■ Work instructions
Find the line with "camera: 130 degrees left, 0 degrees up" in the records below. Copy it and every line after it, up to and including the line with "camera: 75 degrees right, 0 degrees up".
[[ Dataset records, beginning ]]
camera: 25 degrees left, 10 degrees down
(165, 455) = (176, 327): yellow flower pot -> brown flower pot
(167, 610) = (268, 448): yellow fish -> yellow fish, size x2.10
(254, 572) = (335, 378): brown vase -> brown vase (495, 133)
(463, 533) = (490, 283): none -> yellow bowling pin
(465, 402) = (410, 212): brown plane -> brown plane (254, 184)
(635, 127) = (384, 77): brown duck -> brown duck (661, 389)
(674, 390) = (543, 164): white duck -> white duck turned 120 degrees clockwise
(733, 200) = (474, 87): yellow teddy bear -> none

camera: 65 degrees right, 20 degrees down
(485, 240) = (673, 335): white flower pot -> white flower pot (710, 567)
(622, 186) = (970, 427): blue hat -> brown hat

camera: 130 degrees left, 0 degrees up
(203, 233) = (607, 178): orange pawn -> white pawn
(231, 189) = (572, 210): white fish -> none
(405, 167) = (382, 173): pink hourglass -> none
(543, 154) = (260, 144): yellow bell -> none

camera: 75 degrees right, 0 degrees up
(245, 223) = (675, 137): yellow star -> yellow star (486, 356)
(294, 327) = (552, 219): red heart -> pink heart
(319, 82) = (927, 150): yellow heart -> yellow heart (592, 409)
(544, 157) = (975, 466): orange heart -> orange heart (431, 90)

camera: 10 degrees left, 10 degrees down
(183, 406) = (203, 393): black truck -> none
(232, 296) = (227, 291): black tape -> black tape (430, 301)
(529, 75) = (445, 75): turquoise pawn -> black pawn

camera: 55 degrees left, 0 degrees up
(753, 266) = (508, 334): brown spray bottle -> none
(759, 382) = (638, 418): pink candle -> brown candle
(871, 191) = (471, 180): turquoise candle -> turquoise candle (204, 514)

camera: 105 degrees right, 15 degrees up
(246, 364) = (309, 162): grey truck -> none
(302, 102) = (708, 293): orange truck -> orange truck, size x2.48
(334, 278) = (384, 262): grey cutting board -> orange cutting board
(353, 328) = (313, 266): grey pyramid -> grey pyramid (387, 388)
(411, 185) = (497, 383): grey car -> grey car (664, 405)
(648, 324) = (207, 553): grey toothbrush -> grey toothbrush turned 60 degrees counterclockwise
[[ Dataset records, end ]]
■ Written response
camera: 130 degrees left, 0 degrees up
(203, 233) = (607, 178): orange pawn -> white pawn
(231, 189) = (572, 210): white fish -> none
(405, 167) = (382, 173): pink hourglass -> none
(543, 154) = (260, 144): yellow bell -> none

camera: 75 degrees right, 0 degrees up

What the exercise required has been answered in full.